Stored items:

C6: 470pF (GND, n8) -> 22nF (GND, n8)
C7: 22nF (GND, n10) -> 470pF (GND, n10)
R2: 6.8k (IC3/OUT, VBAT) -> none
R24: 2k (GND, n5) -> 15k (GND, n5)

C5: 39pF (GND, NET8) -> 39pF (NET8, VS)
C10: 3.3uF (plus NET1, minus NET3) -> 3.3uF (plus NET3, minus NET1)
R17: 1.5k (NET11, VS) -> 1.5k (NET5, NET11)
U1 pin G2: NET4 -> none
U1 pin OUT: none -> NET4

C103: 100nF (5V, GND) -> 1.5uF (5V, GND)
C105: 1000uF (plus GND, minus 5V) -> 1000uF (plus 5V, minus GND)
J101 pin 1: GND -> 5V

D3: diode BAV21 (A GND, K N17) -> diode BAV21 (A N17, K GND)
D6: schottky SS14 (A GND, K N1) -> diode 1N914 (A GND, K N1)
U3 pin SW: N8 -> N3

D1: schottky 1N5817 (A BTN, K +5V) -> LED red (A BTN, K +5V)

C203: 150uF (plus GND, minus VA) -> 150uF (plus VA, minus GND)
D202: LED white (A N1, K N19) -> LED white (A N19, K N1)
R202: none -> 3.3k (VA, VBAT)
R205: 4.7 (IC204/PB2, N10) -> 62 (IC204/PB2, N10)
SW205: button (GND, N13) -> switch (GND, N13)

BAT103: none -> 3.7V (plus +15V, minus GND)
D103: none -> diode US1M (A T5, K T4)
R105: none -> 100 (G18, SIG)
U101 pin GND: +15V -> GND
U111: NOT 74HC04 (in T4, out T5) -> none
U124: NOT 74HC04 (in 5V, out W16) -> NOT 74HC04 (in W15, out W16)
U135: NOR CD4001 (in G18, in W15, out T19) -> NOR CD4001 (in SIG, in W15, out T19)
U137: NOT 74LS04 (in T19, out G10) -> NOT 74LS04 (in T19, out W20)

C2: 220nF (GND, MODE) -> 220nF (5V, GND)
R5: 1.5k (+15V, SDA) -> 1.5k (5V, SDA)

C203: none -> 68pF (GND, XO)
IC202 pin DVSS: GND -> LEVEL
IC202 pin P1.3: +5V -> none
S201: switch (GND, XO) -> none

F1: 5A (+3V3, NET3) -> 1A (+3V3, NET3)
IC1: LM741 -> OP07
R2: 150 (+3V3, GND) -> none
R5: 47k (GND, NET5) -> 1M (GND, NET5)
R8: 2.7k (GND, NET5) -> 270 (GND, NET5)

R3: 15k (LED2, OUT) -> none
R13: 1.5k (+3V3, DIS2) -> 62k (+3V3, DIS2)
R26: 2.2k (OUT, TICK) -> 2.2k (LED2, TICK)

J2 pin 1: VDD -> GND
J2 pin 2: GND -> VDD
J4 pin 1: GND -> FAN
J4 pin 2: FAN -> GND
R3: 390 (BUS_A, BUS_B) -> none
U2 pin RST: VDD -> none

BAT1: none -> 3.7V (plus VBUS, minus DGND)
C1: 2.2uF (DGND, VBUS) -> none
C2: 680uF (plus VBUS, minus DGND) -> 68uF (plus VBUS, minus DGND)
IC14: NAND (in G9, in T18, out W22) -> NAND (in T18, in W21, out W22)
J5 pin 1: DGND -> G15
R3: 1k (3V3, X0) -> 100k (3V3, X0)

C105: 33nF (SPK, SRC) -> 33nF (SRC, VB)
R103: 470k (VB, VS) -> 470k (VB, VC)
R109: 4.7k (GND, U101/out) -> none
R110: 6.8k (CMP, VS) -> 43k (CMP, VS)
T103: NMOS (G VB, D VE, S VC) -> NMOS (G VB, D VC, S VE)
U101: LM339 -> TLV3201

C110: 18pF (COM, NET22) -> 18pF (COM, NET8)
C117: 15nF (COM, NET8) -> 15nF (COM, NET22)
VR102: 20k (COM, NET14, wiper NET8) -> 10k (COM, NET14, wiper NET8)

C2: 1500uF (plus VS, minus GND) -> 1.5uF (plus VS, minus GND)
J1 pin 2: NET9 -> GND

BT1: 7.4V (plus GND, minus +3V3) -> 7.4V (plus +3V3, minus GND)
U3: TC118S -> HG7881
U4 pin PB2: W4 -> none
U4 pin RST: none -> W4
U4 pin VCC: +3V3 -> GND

• PROBLEM STATEMENT:
Exactly the lines from the one containing "C110: 18pF (COM, NET22) -> 18pF (COM, NET8)" through the final line of the records must appear in your reply, and no others.

• SOLUTION FOR THIS EXERCISE:
C110: 18pF (COM, NET22) -> 18pF (COM, NET8)
C117: 15nF (COM, NET8) -> 15nF (COM, NET22)
VR102: 20k (COM, NET14, wiper NET8) -> 10k (COM, NET14, wiper NET8)

C2: 1500uF (plus VS, minus GND) -> 1.5uF (plus VS, minus GND)
J1 pin 2: NET9 -> GND

BT1: 7.4V (plus GND, minus +3V3) -> 7.4V (plus +3V3, minus GND)
U3: TC118S -> HG7881
U4 pin PB2: W4 -> none
U4 pin RST: none -> W4
U4 pin VCC: +3V3 -> GND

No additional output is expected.